### Task to complete
Set down each record below precisely, skipping the pictures.

(Collected data)
•••
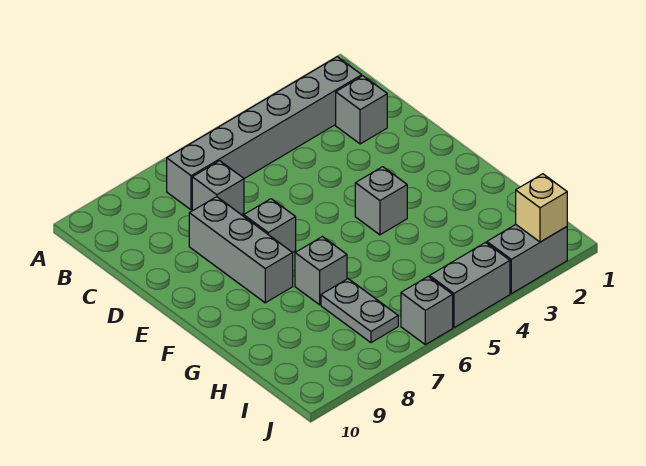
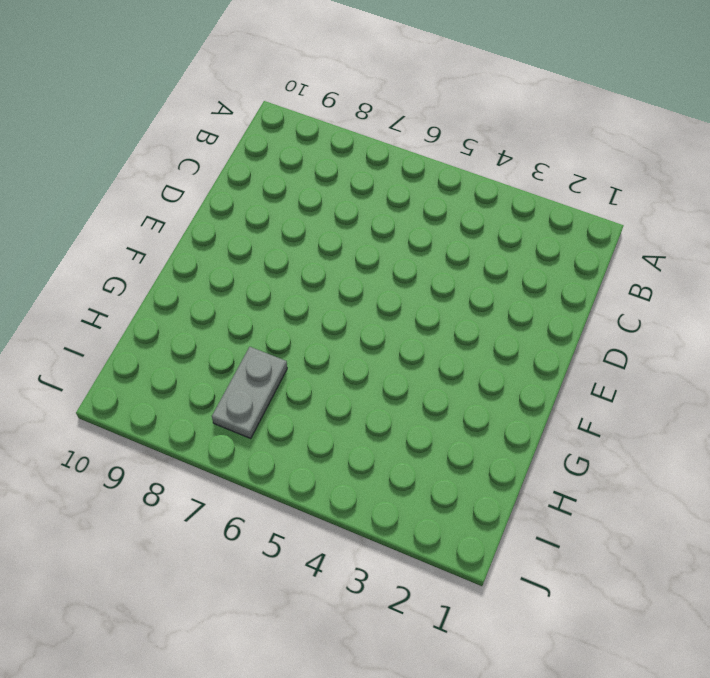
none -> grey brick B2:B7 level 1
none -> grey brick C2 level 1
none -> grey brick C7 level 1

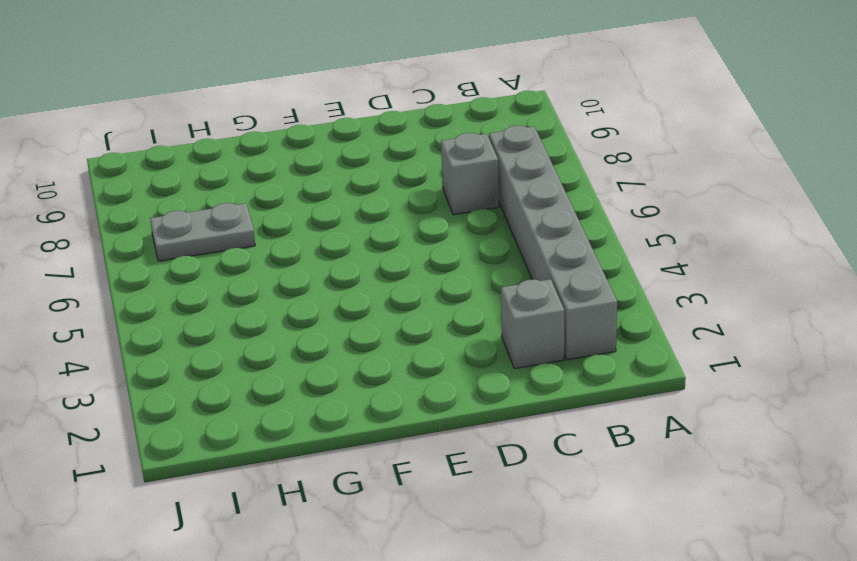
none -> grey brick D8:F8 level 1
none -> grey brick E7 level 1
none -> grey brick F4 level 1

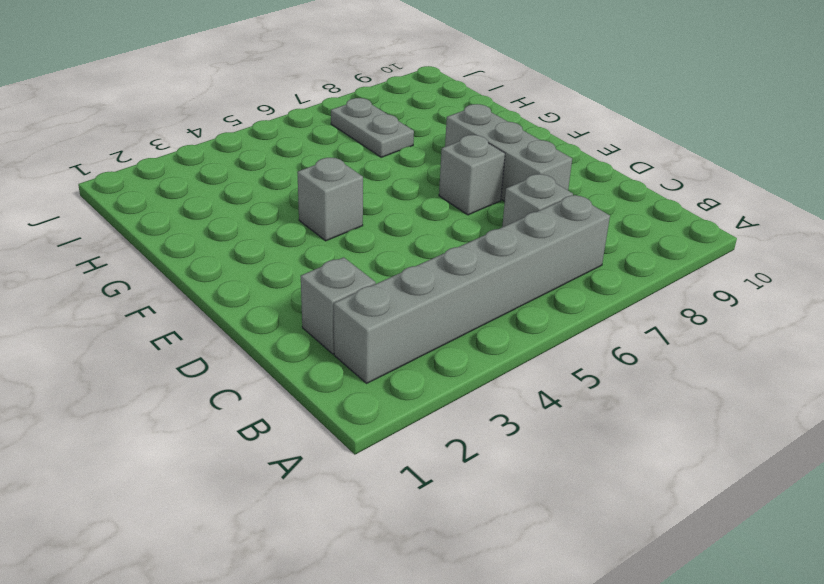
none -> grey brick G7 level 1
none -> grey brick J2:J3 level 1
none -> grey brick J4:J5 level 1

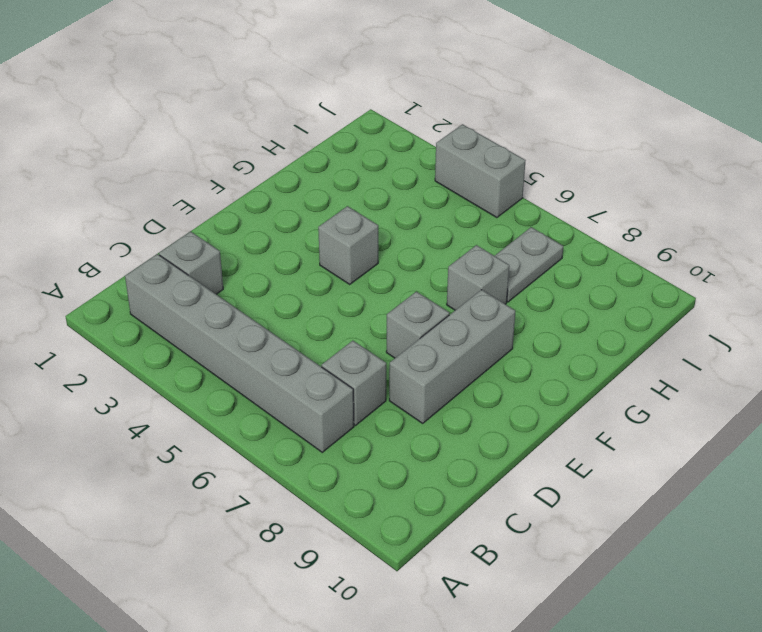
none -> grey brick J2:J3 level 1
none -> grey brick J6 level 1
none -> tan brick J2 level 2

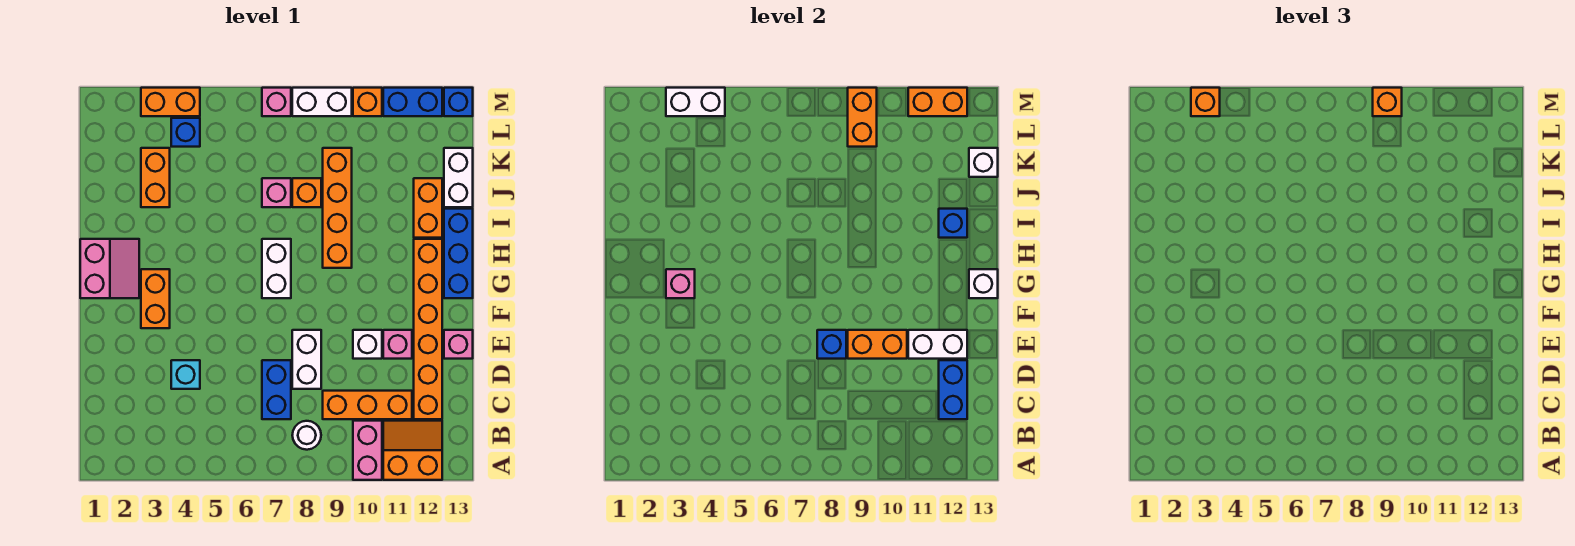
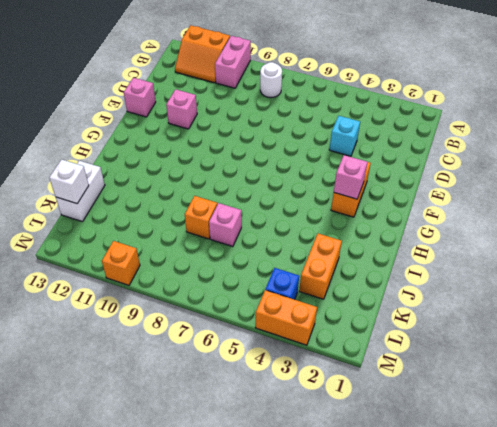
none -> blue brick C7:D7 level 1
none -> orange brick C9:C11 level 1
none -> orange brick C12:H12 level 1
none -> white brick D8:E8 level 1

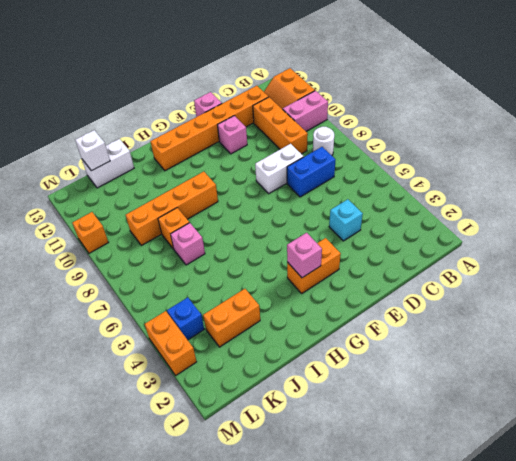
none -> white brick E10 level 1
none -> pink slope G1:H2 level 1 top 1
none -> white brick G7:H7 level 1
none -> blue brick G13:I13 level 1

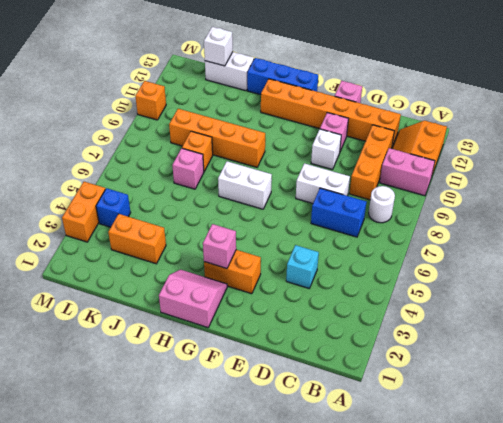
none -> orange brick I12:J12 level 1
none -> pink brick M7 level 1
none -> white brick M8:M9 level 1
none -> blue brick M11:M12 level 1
•••
### Response to the task
none -> grey brick B2:B7 level 1
none -> grey brick C2 level 1
none -> grey brick C7 level 1

none -> grey brick D8:F8 level 1
none -> grey brick E7 level 1
none -> grey brick F4 level 1

none -> grey brick G7 level 1
none -> grey brick J2:J3 level 1
none -> grey brick J4:J5 level 1

none -> grey brick J2:J3 level 1
none -> grey brick J6 level 1
none -> tan brick J2 level 2

none -> blue brick C7:D7 level 1
none -> orange brick C9:C11 level 1
none -> orange brick C12:H12 level 1
none -> white brick D8:E8 level 1

none -> white brick E10 level 1
none -> pink slope G1:H2 level 1 top 1
none -> white brick G7:H7 level 1
none -> blue brick G13:I13 level 1

none -> orange brick I12:J12 level 1
none -> pink brick M7 level 1
none -> white brick M8:M9 level 1
none -> blue brick M11:M12 level 1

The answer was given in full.